**DATA TO PROCESS:**
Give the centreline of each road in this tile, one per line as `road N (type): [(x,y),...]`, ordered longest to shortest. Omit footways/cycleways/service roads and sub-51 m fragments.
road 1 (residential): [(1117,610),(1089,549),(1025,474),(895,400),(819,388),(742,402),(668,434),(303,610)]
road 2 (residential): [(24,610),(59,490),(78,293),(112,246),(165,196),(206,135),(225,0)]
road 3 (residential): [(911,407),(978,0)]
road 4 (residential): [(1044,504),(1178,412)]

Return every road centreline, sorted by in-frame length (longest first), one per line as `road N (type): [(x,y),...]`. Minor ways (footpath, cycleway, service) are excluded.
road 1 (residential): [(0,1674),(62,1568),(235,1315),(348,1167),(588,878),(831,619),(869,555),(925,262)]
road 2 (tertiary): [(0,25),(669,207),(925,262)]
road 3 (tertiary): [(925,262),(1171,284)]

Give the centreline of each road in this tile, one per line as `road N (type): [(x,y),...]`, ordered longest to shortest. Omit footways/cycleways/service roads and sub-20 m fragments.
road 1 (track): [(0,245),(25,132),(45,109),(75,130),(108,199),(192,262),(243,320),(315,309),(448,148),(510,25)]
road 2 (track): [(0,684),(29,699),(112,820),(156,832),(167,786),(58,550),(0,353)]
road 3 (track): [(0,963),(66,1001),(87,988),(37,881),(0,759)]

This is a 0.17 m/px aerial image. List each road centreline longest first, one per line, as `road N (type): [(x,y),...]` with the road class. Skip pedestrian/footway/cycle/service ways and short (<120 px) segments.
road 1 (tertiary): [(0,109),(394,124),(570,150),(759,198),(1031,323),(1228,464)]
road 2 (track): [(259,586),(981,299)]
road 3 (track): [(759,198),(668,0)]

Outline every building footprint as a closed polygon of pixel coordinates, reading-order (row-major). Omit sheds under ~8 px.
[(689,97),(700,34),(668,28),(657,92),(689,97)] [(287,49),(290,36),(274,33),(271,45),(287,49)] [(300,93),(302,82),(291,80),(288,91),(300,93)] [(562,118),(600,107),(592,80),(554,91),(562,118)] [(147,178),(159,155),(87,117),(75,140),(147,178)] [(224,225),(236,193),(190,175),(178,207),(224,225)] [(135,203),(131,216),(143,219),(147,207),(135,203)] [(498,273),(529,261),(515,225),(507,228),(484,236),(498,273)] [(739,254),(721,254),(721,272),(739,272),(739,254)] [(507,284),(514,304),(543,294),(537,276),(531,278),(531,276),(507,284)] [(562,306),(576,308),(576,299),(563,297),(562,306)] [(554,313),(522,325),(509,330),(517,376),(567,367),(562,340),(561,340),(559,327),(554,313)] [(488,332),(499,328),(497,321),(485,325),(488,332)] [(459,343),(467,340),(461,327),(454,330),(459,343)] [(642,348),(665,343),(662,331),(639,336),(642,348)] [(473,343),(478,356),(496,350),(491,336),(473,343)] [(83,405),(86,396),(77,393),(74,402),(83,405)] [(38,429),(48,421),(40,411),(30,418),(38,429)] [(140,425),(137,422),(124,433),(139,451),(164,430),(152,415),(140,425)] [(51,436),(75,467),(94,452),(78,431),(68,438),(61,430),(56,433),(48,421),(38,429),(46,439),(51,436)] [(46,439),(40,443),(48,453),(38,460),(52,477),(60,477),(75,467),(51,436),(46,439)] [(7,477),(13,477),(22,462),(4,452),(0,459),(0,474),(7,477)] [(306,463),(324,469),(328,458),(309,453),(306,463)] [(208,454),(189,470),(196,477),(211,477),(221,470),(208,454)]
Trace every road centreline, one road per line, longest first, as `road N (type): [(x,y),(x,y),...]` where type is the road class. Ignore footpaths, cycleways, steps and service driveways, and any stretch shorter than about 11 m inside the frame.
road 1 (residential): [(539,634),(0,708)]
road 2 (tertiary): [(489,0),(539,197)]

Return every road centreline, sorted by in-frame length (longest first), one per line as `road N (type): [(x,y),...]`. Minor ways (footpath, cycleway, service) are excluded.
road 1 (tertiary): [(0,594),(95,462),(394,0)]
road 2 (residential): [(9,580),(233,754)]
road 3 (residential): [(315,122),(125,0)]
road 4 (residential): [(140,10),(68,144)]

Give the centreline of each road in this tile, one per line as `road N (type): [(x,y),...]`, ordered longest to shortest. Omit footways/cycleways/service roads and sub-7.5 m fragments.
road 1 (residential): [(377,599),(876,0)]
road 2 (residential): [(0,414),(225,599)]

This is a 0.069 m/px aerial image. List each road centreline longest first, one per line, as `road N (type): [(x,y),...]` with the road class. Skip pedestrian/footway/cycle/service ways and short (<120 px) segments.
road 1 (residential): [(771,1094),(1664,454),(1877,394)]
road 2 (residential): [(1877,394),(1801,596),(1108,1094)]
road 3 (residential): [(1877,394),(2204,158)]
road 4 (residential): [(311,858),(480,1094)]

**WORK TO COMPLETE:** Every entry, from first to last, should be written out exactly.

**ANSWER AREA:**
Give the centreline of each road in this tile, one per line as `road N (type): [(x,y),...]`, ordered longest to shortest. Omit footways/cycleways/service roads and sub-51 m fragments.
road 1 (residential): [(1117,610),(1089,549),(1025,474),(895,400),(819,388),(742,402),(668,434),(303,610)]
road 2 (residential): [(24,610),(59,490),(78,293),(112,246),(165,196),(206,135),(225,0)]
road 3 (residential): [(911,407),(978,0)]
road 4 (residential): [(1044,504),(1178,412)]

Return every road centreline, sorted by in-frame length (longest first), one per line as `road N (type): [(x,y),...]`. Minor ways (footpath, cycleway, service) are excluded.
road 1 (residential): [(0,1674),(62,1568),(235,1315),(348,1167),(588,878),(831,619),(869,555),(925,262)]
road 2 (tertiary): [(0,25),(669,207),(925,262)]
road 3 (tertiary): [(925,262),(1171,284)]

Give the centreline of each road in this tile, one per line as `road N (type): [(x,y),...]`, ordered longest to shortest. Omit footways/cycleways/service roads and sub-20 m fragments.
road 1 (track): [(0,245),(25,132),(45,109),(75,130),(108,199),(192,262),(243,320),(315,309),(448,148),(510,25)]
road 2 (track): [(0,684),(29,699),(112,820),(156,832),(167,786),(58,550),(0,353)]
road 3 (track): [(0,963),(66,1001),(87,988),(37,881),(0,759)]

This is a 0.17 m/px aerial image. List each road centreline longest first, one per line, as `road N (type): [(x,y),...]` with the road class. Skip pedestrian/footway/cycle/service ways and short (<120 px) segments.
road 1 (tertiary): [(0,109),(394,124),(570,150),(759,198),(1031,323),(1228,464)]
road 2 (track): [(259,586),(981,299)]
road 3 (track): [(759,198),(668,0)]

Outline every building footprint as a closed polygon of pixel coordinates, reading-order (row-major). Omit sheds under ~8 px.
[(689,97),(700,34),(668,28),(657,92),(689,97)] [(287,49),(290,36),(274,33),(271,45),(287,49)] [(300,93),(302,82),(291,80),(288,91),(300,93)] [(562,118),(600,107),(592,80),(554,91),(562,118)] [(147,178),(159,155),(87,117),(75,140),(147,178)] [(224,225),(236,193),(190,175),(178,207),(224,225)] [(135,203),(131,216),(143,219),(147,207),(135,203)] [(498,273),(529,261),(515,225),(507,228),(484,236),(498,273)] [(739,254),(721,254),(721,272),(739,272),(739,254)] [(507,284),(514,304),(543,294),(537,276),(531,278),(531,276),(507,284)] [(562,306),(576,308),(576,299),(563,297),(562,306)] [(554,313),(522,325),(509,330),(517,376),(567,367),(562,340),(561,340),(559,327),(554,313)] [(488,332),(499,328),(497,321),(485,325),(488,332)] [(459,343),(467,340),(461,327),(454,330),(459,343)] [(642,348),(665,343),(662,331),(639,336),(642,348)] [(473,343),(478,356),(496,350),(491,336),(473,343)] [(83,405),(86,396),(77,393),(74,402),(83,405)] [(38,429),(48,421),(40,411),(30,418),(38,429)] [(140,425),(137,422),(124,433),(139,451),(164,430),(152,415),(140,425)] [(51,436),(75,467),(94,452),(78,431),(68,438),(61,430),(56,433),(48,421),(38,429),(46,439),(51,436)] [(46,439),(40,443),(48,453),(38,460),(52,477),(60,477),(75,467),(51,436),(46,439)] [(7,477),(13,477),(22,462),(4,452),(0,459),(0,474),(7,477)] [(306,463),(324,469),(328,458),(309,453),(306,463)] [(208,454),(189,470),(196,477),(211,477),(221,470),(208,454)]
Trace every road centreline, one road per line, longest first, as `road N (type): [(x,y),(x,y),...]` where type is the road class. Ignore footpaths, cycleways, steps and service driveways, and any stretch shorter than about 11 m inside the frame.
road 1 (residential): [(539,634),(0,708)]
road 2 (tertiary): [(489,0),(539,197)]

Return every road centreline, sorted by in-frame length (longest first), one per line as `road N (type): [(x,y),...]`. Minor ways (footpath, cycleway, service) are excluded.
road 1 (tertiary): [(0,594),(95,462),(394,0)]
road 2 (residential): [(9,580),(233,754)]
road 3 (residential): [(315,122),(125,0)]
road 4 (residential): [(140,10),(68,144)]

Give the centreline of each road in this tile, one per line as `road N (type): [(x,y),...]`, ordered longest to shortest. Omit footways/cycleways/service roads and sub-7.5 m fragments.
road 1 (residential): [(377,599),(876,0)]
road 2 (residential): [(0,414),(225,599)]

This is a 0.069 m/px aerial image. List each road centreline longest first, one per line, as `road N (type): [(x,y),...]` with the road class. Skip pedestrian/footway/cycle/service ways and short (<120 px) segments.
road 1 (residential): [(771,1094),(1664,454),(1877,394)]
road 2 (residential): [(1877,394),(1801,596),(1108,1094)]
road 3 (residential): [(1877,394),(2204,158)]
road 4 (residential): [(311,858),(480,1094)]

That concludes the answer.